• RECORD EXCERPTS

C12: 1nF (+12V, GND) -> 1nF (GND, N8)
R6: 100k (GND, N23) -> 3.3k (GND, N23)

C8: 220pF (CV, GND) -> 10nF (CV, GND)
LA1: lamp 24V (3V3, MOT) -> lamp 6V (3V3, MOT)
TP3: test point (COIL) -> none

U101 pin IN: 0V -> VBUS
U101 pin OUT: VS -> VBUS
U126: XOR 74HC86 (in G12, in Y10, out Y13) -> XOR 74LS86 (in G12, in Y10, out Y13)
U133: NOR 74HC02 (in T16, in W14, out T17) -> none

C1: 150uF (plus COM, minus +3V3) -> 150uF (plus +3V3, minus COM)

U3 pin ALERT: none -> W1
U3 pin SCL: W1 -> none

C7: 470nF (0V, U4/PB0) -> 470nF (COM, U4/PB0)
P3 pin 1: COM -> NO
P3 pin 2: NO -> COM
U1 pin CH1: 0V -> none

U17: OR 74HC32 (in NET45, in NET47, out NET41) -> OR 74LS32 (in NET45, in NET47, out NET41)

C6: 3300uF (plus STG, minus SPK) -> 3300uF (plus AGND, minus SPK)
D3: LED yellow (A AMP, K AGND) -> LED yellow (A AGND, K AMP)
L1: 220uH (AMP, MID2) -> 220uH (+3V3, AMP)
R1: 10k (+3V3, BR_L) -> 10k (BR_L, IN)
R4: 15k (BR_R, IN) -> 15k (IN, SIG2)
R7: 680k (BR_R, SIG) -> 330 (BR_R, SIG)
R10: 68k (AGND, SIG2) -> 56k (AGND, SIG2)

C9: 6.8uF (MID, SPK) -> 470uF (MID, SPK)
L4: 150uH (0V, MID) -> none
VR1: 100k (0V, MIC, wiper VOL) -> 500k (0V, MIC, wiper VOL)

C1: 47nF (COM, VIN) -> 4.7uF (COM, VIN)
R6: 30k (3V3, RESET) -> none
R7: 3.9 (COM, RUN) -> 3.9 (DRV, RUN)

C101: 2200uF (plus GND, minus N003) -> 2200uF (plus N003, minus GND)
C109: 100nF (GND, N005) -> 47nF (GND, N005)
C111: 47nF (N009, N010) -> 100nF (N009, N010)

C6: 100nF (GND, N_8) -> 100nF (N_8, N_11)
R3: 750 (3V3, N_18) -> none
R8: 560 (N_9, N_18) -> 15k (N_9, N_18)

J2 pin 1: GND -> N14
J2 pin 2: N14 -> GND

• ASSIGNMENT
An exact copy of every record above is what's needed here.

• RESPONSE AREA
C12: 1nF (+12V, GND) -> 1nF (GND, N8)
R6: 100k (GND, N23) -> 3.3k (GND, N23)

C8: 220pF (CV, GND) -> 10nF (CV, GND)
LA1: lamp 24V (3V3, MOT) -> lamp 6V (3V3, MOT)
TP3: test point (COIL) -> none

U101 pin IN: 0V -> VBUS
U101 pin OUT: VS -> VBUS
U126: XOR 74HC86 (in G12, in Y10, out Y13) -> XOR 74LS86 (in G12, in Y10, out Y13)
U133: NOR 74HC02 (in T16, in W14, out T17) -> none

C1: 150uF (plus COM, minus +3V3) -> 150uF (plus +3V3, minus COM)

U3 pin ALERT: none -> W1
U3 pin SCL: W1 -> none

C7: 470nF (0V, U4/PB0) -> 470nF (COM, U4/PB0)
P3 pin 1: COM -> NO
P3 pin 2: NO -> COM
U1 pin CH1: 0V -> none

U17: OR 74HC32 (in NET45, in NET47, out NET41) -> OR 74LS32 (in NET45, in NET47, out NET41)

C6: 3300uF (plus STG, minus SPK) -> 3300uF (plus AGND, minus SPK)
D3: LED yellow (A AMP, K AGND) -> LED yellow (A AGND, K AMP)
L1: 220uH (AMP, MID2) -> 220uH (+3V3, AMP)
R1: 10k (+3V3, BR_L) -> 10k (BR_L, IN)
R4: 15k (BR_R, IN) -> 15k (IN, SIG2)
R7: 680k (BR_R, SIG) -> 330 (BR_R, SIG)
R10: 68k (AGND, SIG2) -> 56k (AGND, SIG2)

C9: 6.8uF (MID, SPK) -> 470uF (MID, SPK)
L4: 150uH (0V, MID) -> none
VR1: 100k (0V, MIC, wiper VOL) -> 500k (0V, MIC, wiper VOL)

C1: 47nF (COM, VIN) -> 4.7uF (COM, VIN)
R6: 30k (3V3, RESET) -> none
R7: 3.9 (COM, RUN) -> 3.9 (DRV, RUN)

C101: 2200uF (plus GND, minus N003) -> 2200uF (plus N003, minus GND)
C109: 100nF (GND, N005) -> 47nF (GND, N005)
C111: 47nF (N009, N010) -> 100nF (N009, N010)

C6: 100nF (GND, N_8) -> 100nF (N_8, N_11)
R3: 750 (3V3, N_18) -> none
R8: 560 (N_9, N_18) -> 15k (N_9, N_18)

J2 pin 1: GND -> N14
J2 pin 2: N14 -> GND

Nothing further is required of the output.